(Stored records)
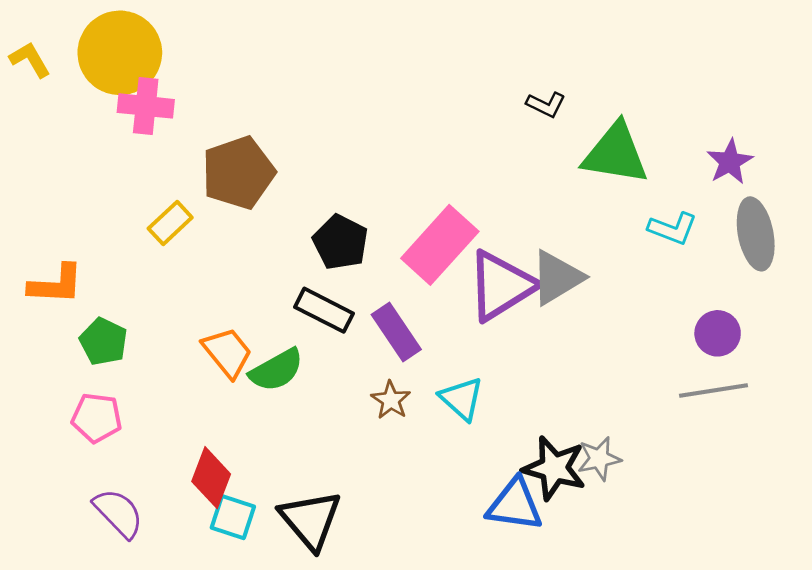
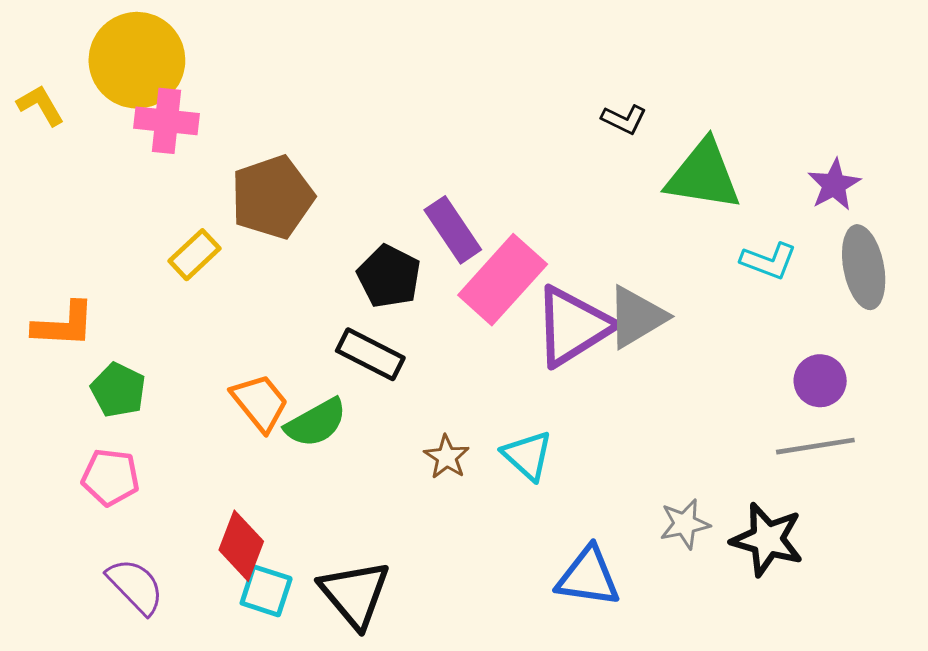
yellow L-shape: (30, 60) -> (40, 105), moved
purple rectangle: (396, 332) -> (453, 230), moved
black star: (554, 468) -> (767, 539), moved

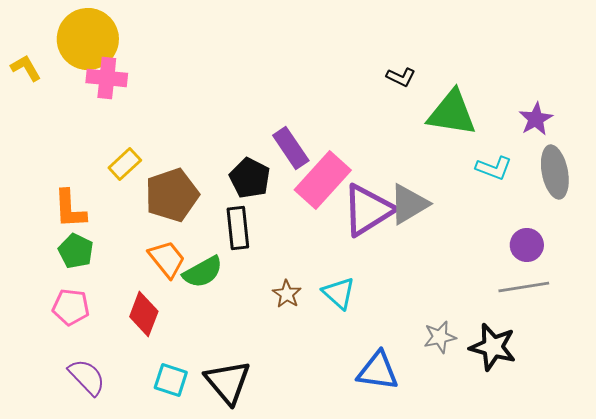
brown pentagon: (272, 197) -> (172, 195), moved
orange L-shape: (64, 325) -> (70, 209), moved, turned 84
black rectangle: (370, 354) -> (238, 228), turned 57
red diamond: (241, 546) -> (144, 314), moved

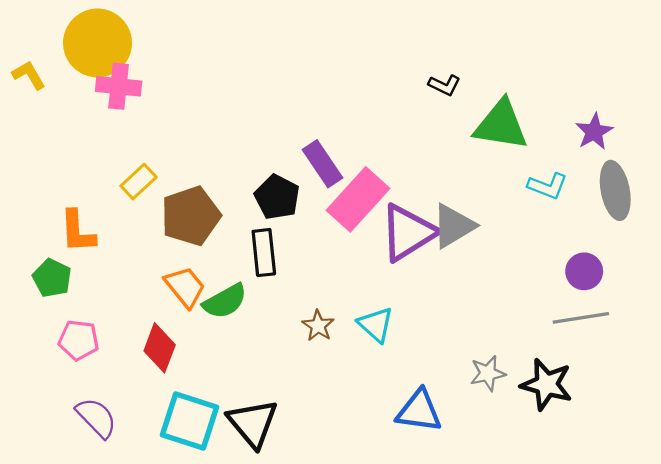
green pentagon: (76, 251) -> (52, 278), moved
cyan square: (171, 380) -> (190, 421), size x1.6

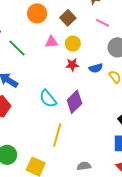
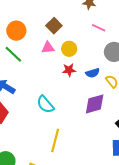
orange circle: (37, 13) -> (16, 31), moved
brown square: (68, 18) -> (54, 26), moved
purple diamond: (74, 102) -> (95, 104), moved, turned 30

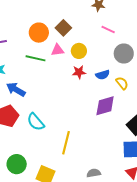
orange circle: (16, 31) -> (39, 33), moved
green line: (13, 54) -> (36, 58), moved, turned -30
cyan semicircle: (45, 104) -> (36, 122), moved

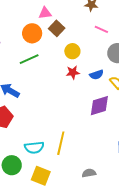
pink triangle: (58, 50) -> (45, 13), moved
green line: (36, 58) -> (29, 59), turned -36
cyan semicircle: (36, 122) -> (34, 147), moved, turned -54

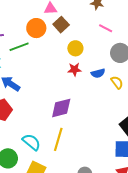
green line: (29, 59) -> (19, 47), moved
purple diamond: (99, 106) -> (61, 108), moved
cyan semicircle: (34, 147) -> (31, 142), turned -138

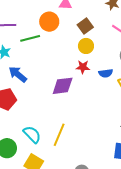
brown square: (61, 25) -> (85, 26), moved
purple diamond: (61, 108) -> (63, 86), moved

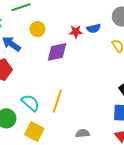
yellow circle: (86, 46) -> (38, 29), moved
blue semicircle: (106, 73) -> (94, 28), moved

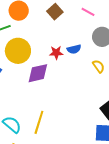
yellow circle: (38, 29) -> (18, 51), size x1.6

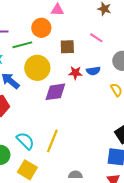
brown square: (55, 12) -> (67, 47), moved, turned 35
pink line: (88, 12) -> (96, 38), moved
* * *
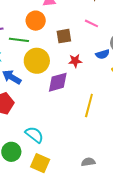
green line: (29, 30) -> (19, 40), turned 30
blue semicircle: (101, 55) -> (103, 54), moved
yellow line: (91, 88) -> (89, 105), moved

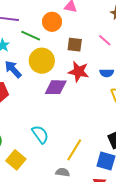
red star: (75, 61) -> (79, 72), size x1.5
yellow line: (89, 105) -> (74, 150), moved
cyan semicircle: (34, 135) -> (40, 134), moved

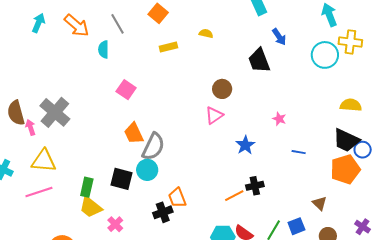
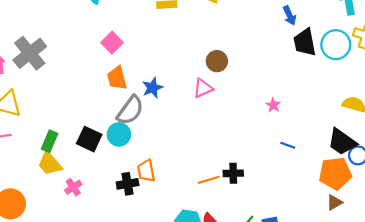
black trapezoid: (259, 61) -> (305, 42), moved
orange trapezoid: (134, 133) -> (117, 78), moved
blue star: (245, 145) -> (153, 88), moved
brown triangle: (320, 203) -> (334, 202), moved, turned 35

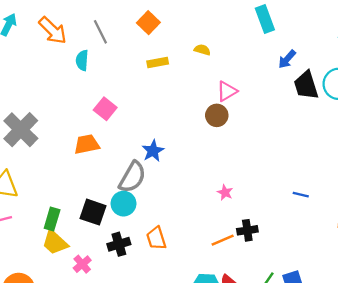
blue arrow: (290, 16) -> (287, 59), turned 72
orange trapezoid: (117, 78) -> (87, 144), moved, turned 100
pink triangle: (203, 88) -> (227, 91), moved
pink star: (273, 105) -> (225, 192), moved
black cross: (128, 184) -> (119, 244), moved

GOAL OF THE EXERCISE → From the records above, transcribe exactly the lines starting at the one containing "orange circle: (37, 13) -> (16, 31), moved" and ending at the one containing "pink line: (88, 12) -> (96, 38), moved". Skip the pictures.

RESPONSE →
orange circle: (37, 13) -> (16, 31), moved
brown square: (68, 18) -> (54, 26), moved
purple diamond: (74, 102) -> (95, 104), moved, turned 30

orange circle: (16, 31) -> (39, 33), moved
green line: (13, 54) -> (36, 58), moved, turned -30
cyan semicircle: (45, 104) -> (36, 122), moved

pink triangle: (58, 50) -> (45, 13), moved
green line: (36, 58) -> (29, 59), turned -36
cyan semicircle: (36, 122) -> (34, 147), moved, turned -54

green line: (29, 59) -> (19, 47), moved
purple diamond: (99, 106) -> (61, 108), moved
cyan semicircle: (34, 147) -> (31, 142), turned -138

brown square: (61, 25) -> (85, 26), moved
purple diamond: (61, 108) -> (63, 86), moved

yellow circle: (86, 46) -> (38, 29), moved
blue semicircle: (106, 73) -> (94, 28), moved

yellow circle: (38, 29) -> (18, 51), size x1.6

brown square: (55, 12) -> (67, 47), moved, turned 35
pink line: (88, 12) -> (96, 38), moved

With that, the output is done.